Work request:
Please report, as a single number, how many lines in the entries include the string "down".

Data supplied:
::::

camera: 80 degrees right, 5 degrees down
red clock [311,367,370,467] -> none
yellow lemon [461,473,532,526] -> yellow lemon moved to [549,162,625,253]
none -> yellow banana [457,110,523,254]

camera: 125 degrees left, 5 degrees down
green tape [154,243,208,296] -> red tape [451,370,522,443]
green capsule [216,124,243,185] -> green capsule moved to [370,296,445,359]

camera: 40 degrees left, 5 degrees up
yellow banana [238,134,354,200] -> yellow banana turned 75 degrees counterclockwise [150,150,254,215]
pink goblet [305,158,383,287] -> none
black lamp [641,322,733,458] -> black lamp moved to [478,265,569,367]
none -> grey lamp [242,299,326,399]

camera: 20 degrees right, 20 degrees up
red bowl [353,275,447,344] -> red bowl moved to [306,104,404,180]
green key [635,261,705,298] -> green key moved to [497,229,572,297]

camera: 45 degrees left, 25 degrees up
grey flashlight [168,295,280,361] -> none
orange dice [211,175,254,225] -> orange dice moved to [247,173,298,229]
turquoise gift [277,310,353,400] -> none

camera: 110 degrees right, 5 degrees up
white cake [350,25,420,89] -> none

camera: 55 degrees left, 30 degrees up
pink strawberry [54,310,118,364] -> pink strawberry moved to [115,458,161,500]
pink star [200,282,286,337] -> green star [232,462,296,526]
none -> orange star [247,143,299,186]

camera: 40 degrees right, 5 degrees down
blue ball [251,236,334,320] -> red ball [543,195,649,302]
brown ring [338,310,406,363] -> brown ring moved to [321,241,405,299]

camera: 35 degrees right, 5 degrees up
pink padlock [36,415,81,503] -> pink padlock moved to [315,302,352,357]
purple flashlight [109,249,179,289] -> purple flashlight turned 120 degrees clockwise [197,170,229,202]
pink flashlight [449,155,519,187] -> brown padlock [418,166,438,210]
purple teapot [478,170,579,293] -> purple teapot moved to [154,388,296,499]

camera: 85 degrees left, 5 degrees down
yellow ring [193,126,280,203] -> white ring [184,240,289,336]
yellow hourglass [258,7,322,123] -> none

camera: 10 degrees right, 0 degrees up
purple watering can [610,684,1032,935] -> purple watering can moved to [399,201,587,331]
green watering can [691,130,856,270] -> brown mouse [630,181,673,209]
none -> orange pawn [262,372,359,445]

::::

Reply:
4